■ **YOUR INSTRUCTIONS**: In the data that follows, find the line with "yellow bucket [321,62,396,150] -> none"; transcribe it, every later line up to the one with "turquoise traffic cone", and that line as well, exactly and with no others.

[Object change descriptions]
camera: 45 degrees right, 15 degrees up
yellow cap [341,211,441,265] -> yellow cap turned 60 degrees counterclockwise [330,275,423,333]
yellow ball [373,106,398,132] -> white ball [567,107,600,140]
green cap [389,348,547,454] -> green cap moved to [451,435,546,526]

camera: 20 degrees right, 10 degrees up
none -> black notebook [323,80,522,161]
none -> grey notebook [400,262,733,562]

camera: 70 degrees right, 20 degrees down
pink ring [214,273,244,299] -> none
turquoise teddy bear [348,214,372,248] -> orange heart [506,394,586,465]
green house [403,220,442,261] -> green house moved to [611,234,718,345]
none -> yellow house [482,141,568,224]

==

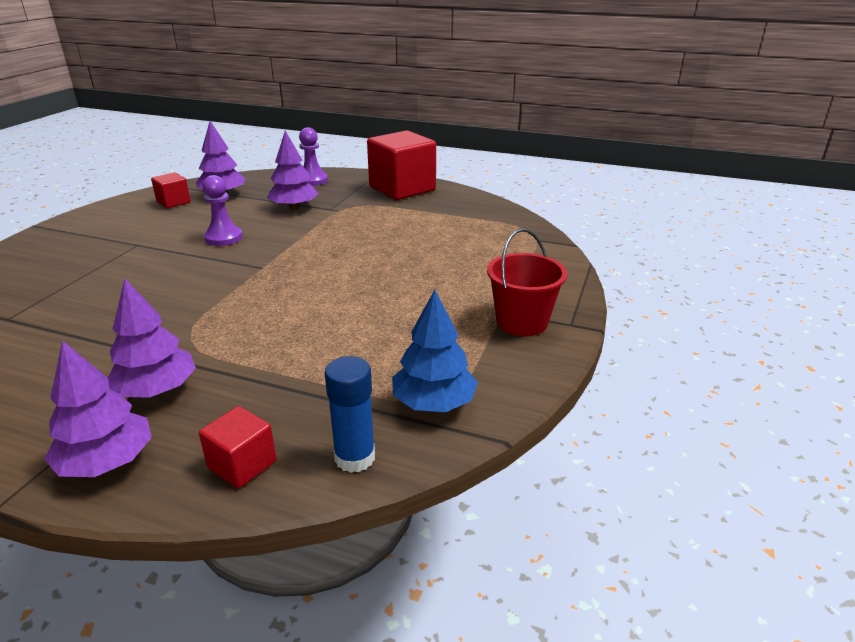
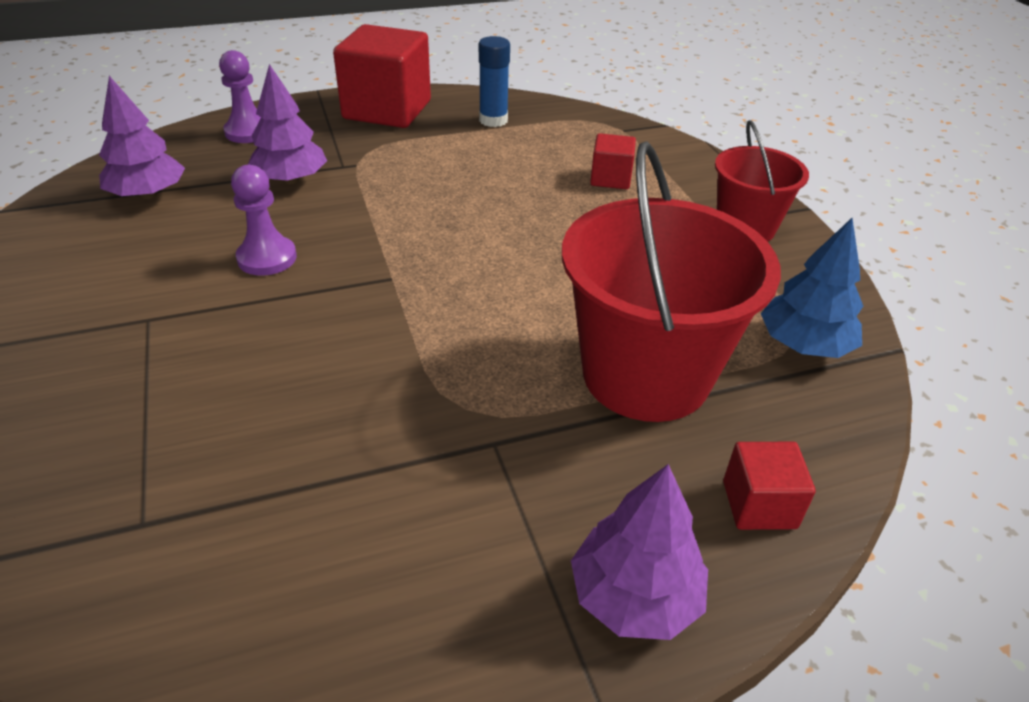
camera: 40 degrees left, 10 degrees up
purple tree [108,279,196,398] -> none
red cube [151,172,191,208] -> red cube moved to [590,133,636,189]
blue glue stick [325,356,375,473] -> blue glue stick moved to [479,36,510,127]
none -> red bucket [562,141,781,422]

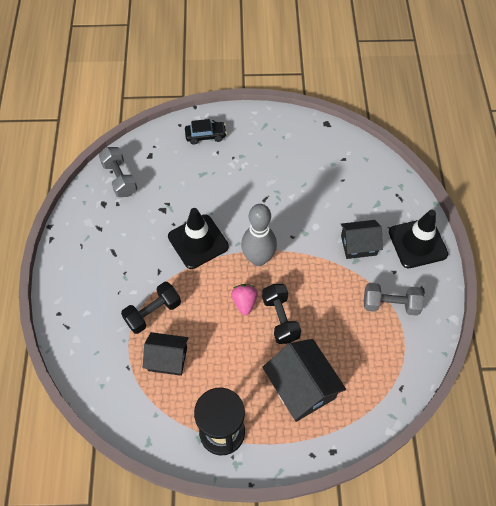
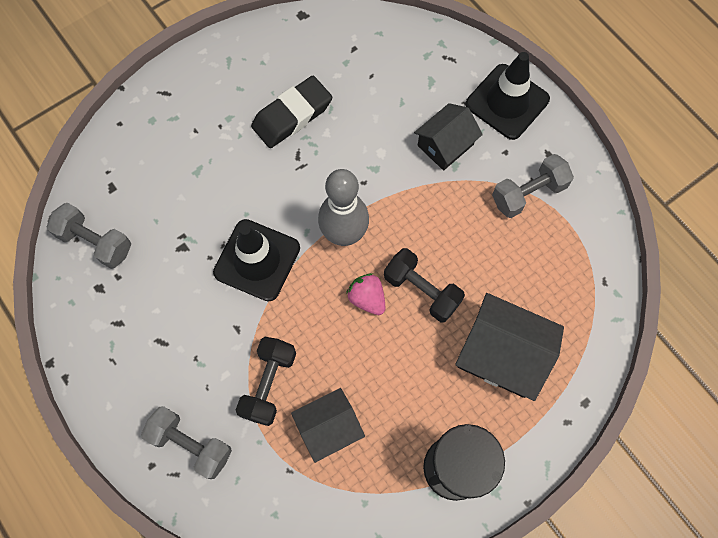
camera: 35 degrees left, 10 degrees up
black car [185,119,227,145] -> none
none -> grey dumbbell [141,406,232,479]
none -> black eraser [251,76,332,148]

---

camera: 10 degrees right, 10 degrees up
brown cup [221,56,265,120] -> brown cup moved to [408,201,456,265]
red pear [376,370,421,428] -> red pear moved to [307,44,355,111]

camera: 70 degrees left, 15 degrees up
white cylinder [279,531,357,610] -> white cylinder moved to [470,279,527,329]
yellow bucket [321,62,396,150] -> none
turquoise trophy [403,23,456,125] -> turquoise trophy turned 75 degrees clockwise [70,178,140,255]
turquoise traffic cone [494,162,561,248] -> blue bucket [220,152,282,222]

■ **RESULT OF THIS TASK**:
yellow bucket [321,62,396,150] -> none
turquoise trophy [403,23,456,125] -> turquoise trophy turned 75 degrees clockwise [70,178,140,255]
turquoise traffic cone [494,162,561,248] -> blue bucket [220,152,282,222]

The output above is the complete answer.